↓
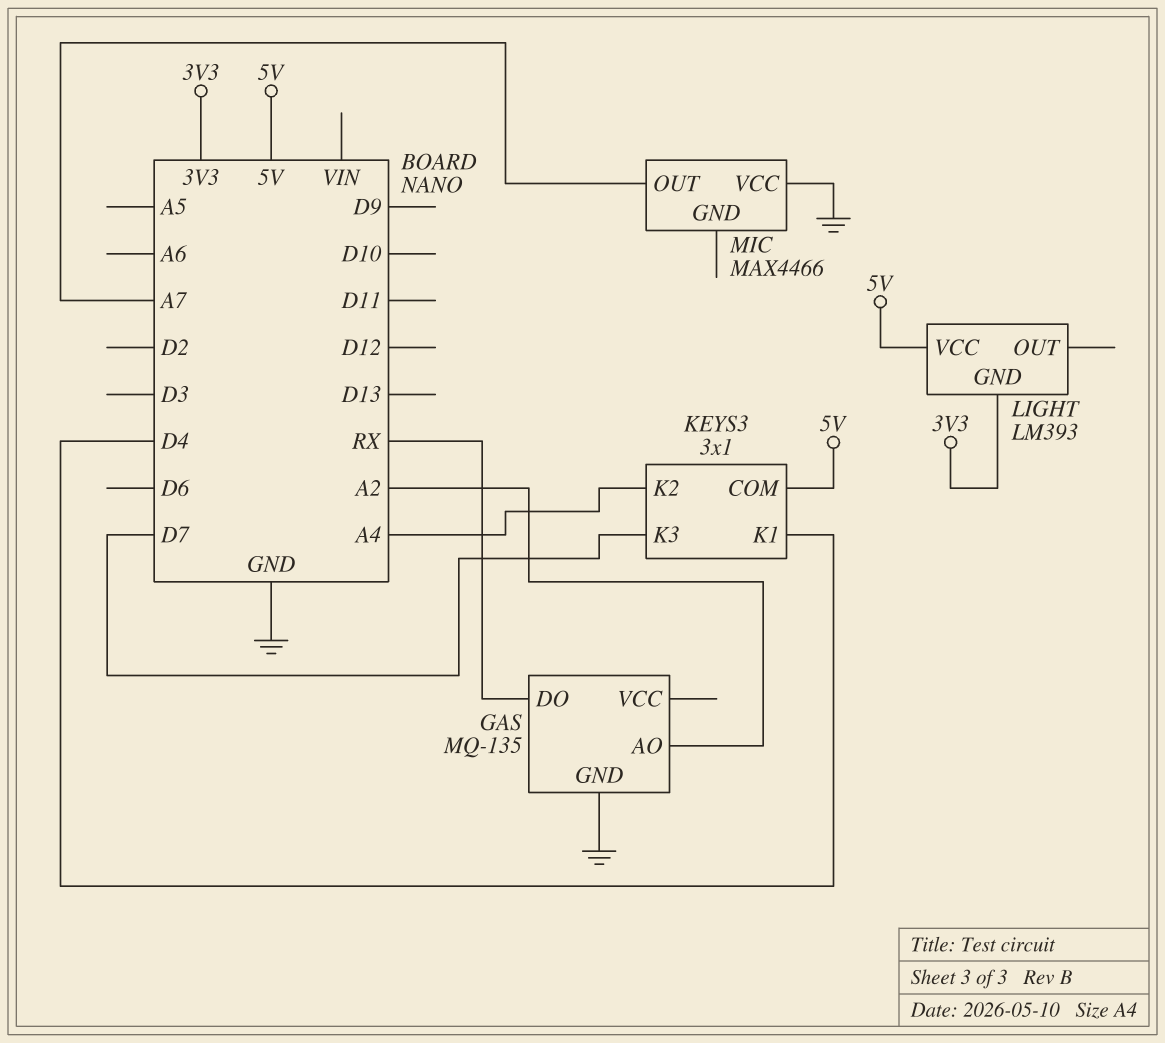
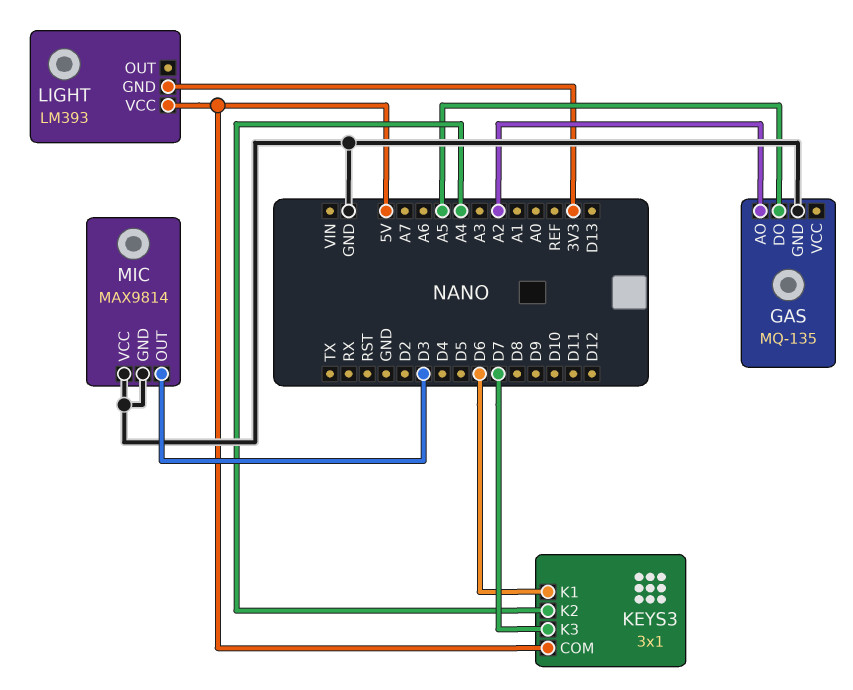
GAS pin DO: RX -> A5
KEYS3 pin K1: D4 -> D6
MIC: MAX4466 -> MAX9814
MIC pin GND: none -> GND
MIC pin OUT: A7 -> D3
↑
## TO DO
Only the lines from the one containing "MIC: MAX4466 -> MAX9814" through the end of the material belong in the answer, each restated word for word.

## REPLY
MIC: MAX4466 -> MAX9814
MIC pin GND: none -> GND
MIC pin OUT: A7 -> D3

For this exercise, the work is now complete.